» **REQUIREMENT**:
Give the entries again exactly; drop the pictures.

» **PROVIDED MATERIAL**:

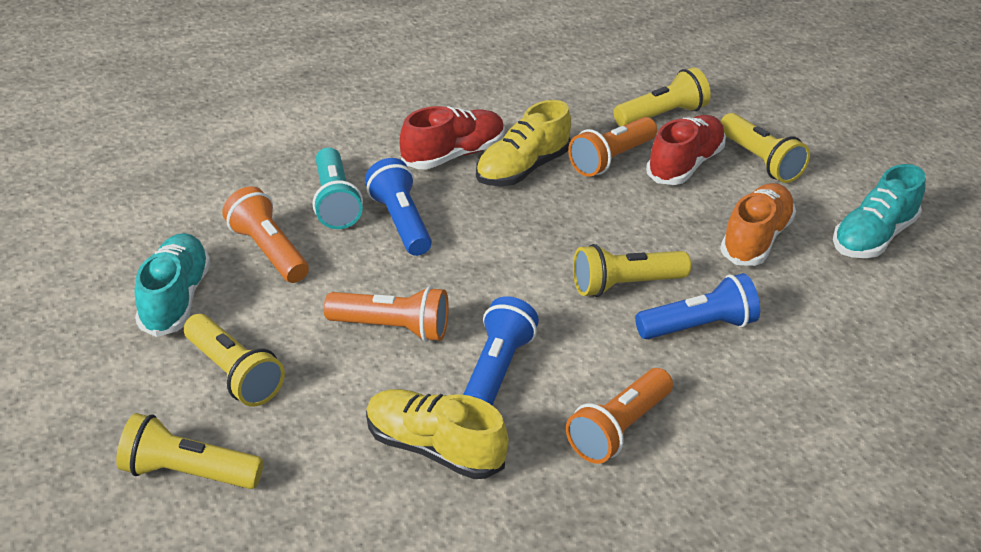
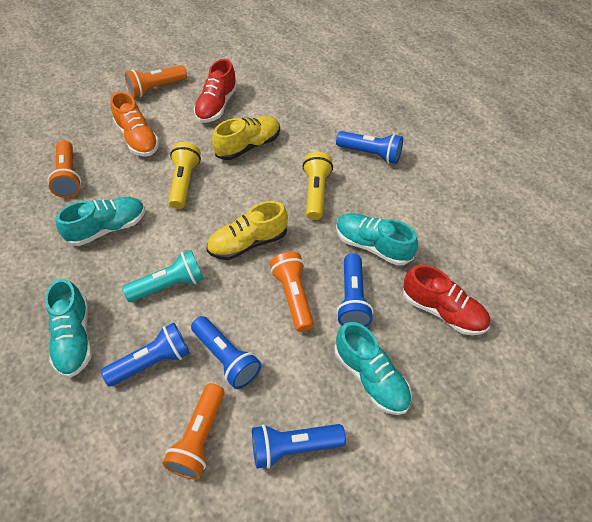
blue flashlight: 3 -> 5
turquoise shoe: 2 -> 4
yellow flashlight: 5 -> 2

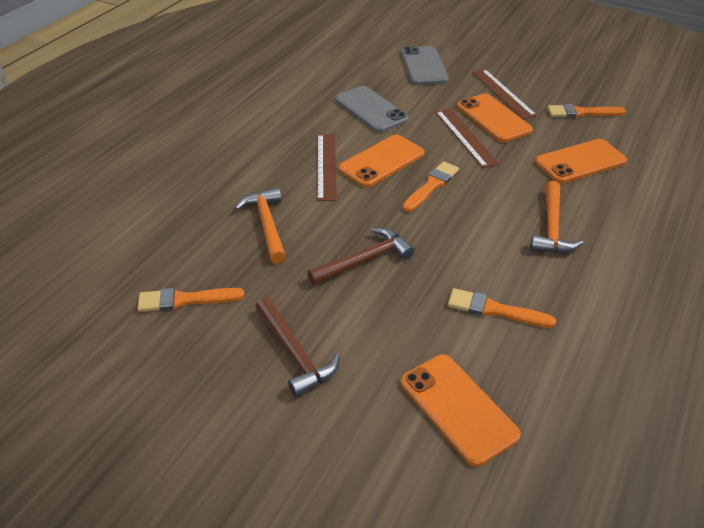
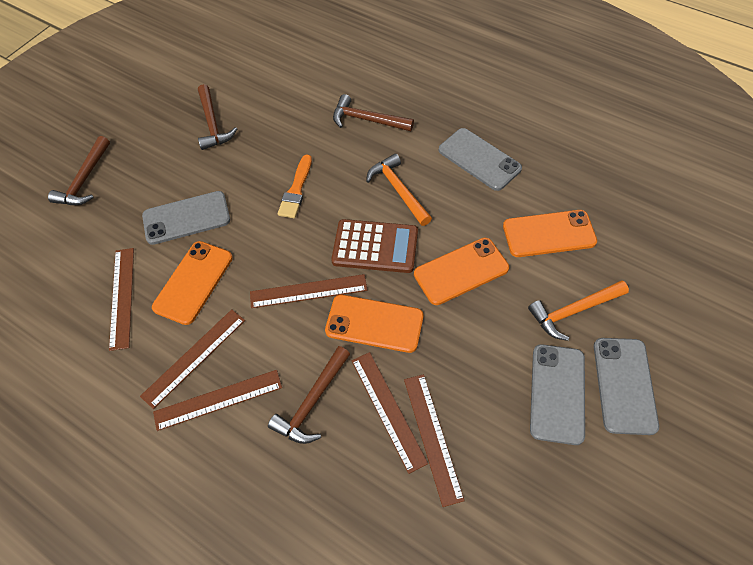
brown calculator: 0 -> 1
brown hammer: 2 -> 4
brown ruler: 3 -> 6
grey phone: 2 -> 4
orange brush: 4 -> 1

» **YOUR SOLUTION**:
blue flashlight: 3 -> 5
turquoise shoe: 2 -> 4
yellow flashlight: 5 -> 2

brown calculator: 0 -> 1
brown hammer: 2 -> 4
brown ruler: 3 -> 6
grey phone: 2 -> 4
orange brush: 4 -> 1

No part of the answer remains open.